[Itemized modification records]
■ ■ ■

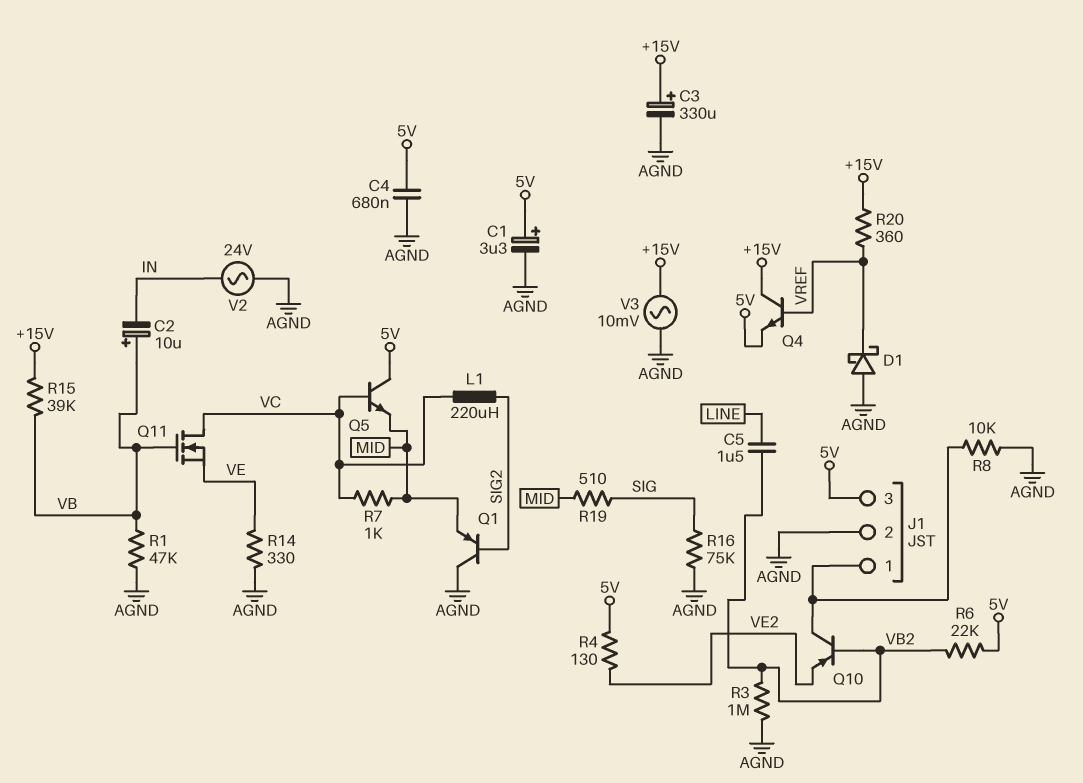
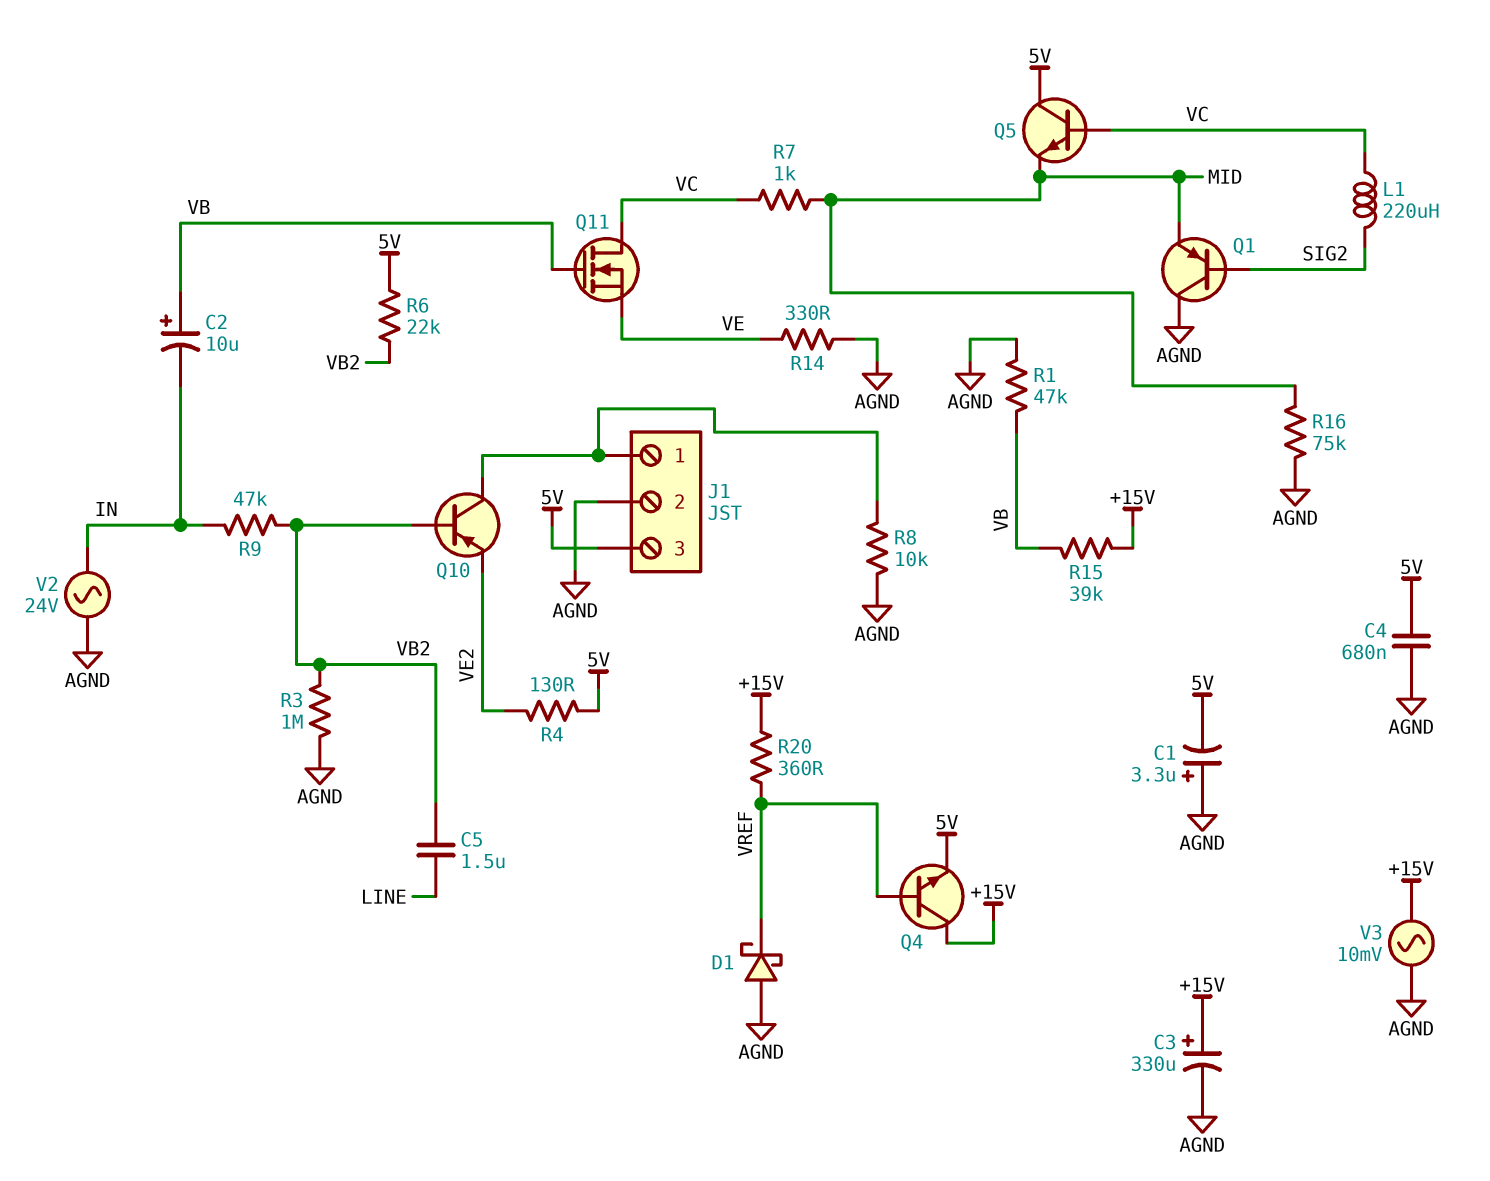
C1: 3.3uF (plus 5V, minus AGND) -> 3.3uF (plus AGND, minus 5V)
R9: none -> 47k (IN, VB2)
R16: 75k (AGND, SIG) -> 75k (AGND, MID)
R19: 510 (MID, SIG) -> none

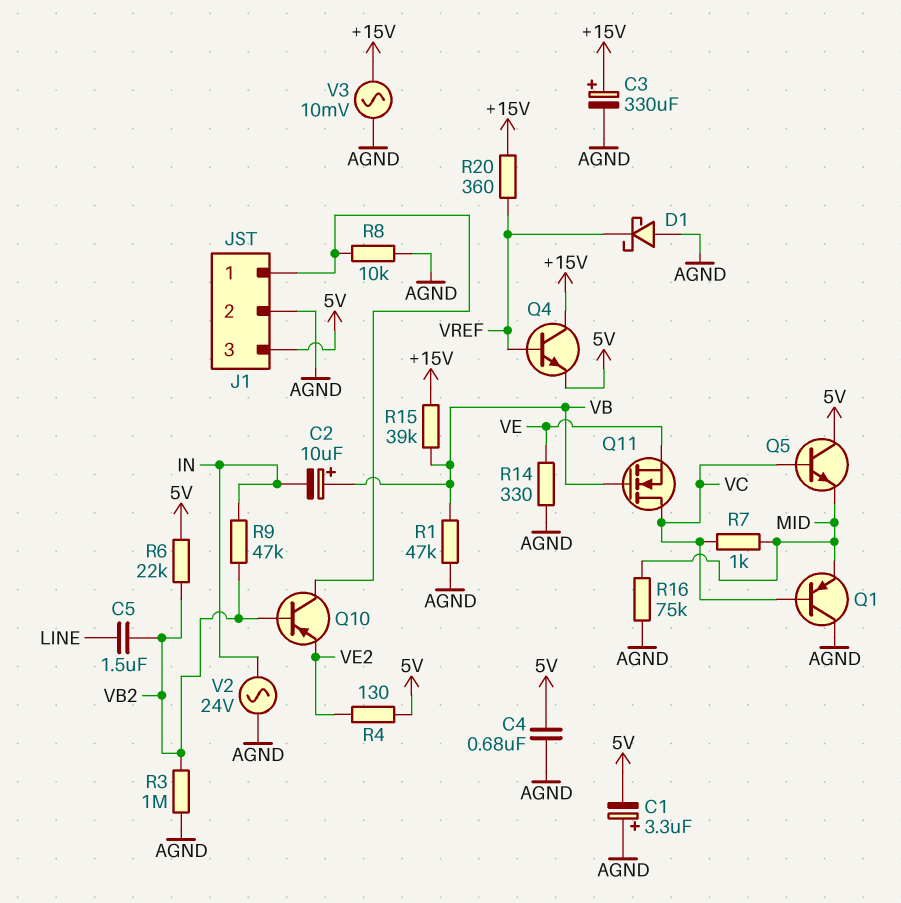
L1: 220uH (SIG2, VC) -> none
Q1: PNP (B SIG2, C AGND, E MID) -> PNP (B VC, C AGND, E MID)

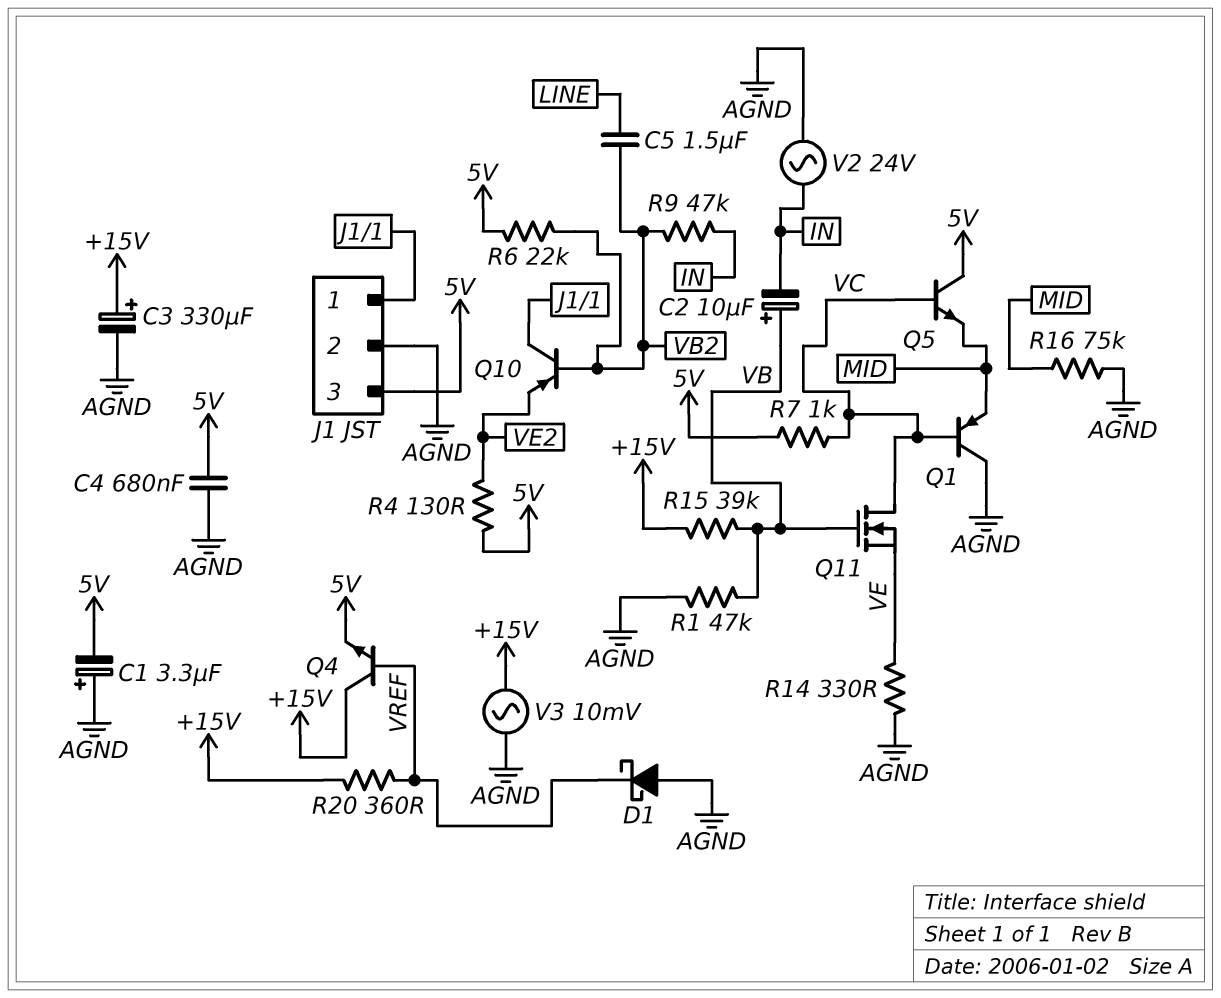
R3: 1M (AGND, VB2) -> none
R7: 1k (MID, VC) -> 1k (5V, VC)
R8: 10k (AGND, J1/1) -> none

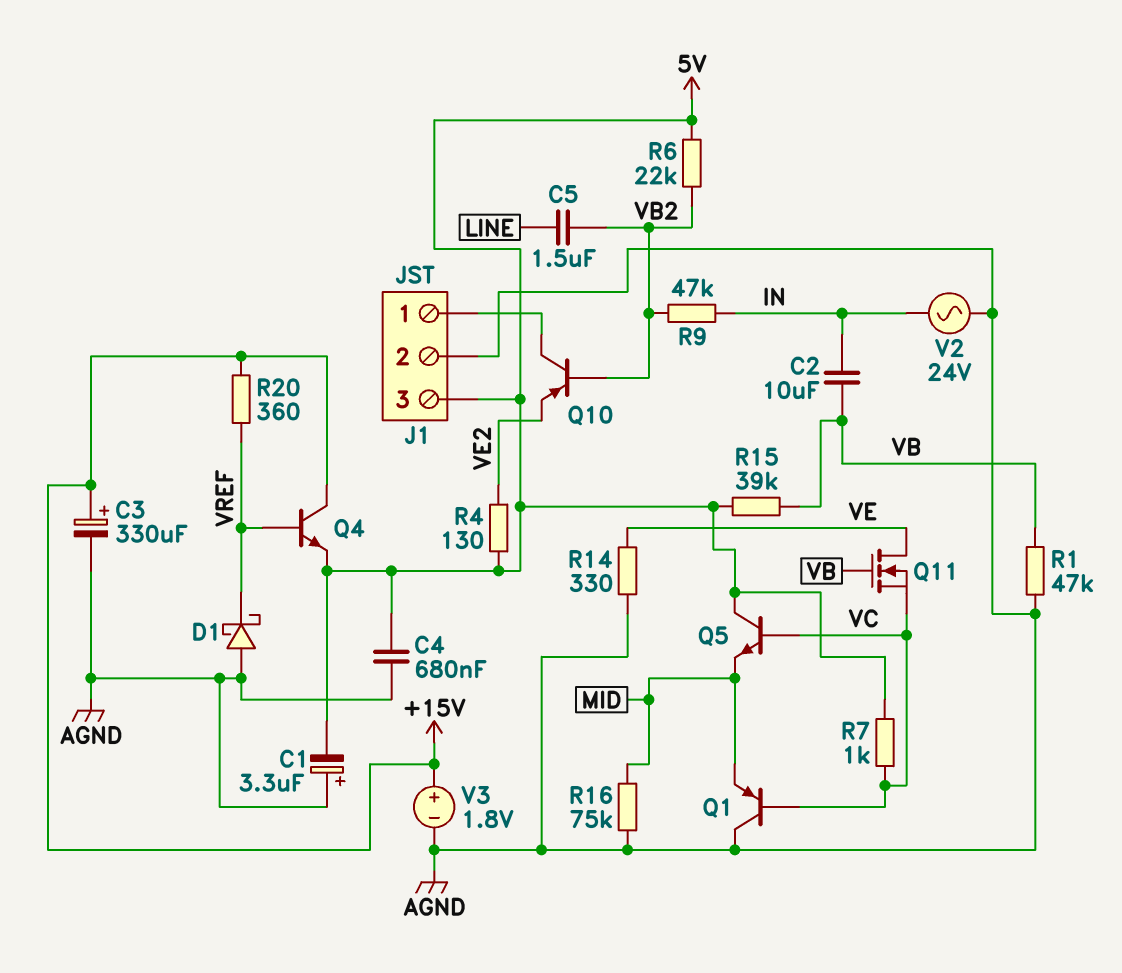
C2: 10uF (plus VB, minus IN) -> 10uF (IN, VB)
Q11: NMOS (G VB, D VC, S VE) -> NMOS (G VB, D VE, S VC)
R15: 39k (+15V, VB) -> 39k (5V, VB)
V3: AC 10mV (+15V, AGND) -> 1.8V (plus +15V, minus AGND)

■ ■ ■

[What to produce] When you reproduce the entries above, keep every word exactly and leave out each picture.

[Answer box]
C1: 3.3uF (plus 5V, minus AGND) -> 3.3uF (plus AGND, minus 5V)
R9: none -> 47k (IN, VB2)
R16: 75k (AGND, SIG) -> 75k (AGND, MID)
R19: 510 (MID, SIG) -> none

L1: 220uH (SIG2, VC) -> none
Q1: PNP (B SIG2, C AGND, E MID) -> PNP (B VC, C AGND, E MID)

R3: 1M (AGND, VB2) -> none
R7: 1k (MID, VC) -> 1k (5V, VC)
R8: 10k (AGND, J1/1) -> none

C2: 10uF (plus VB, minus IN) -> 10uF (IN, VB)
Q11: NMOS (G VB, D VC, S VE) -> NMOS (G VB, D VE, S VC)
R15: 39k (+15V, VB) -> 39k (5V, VB)
V3: AC 10mV (+15V, AGND) -> 1.8V (plus +15V, minus AGND)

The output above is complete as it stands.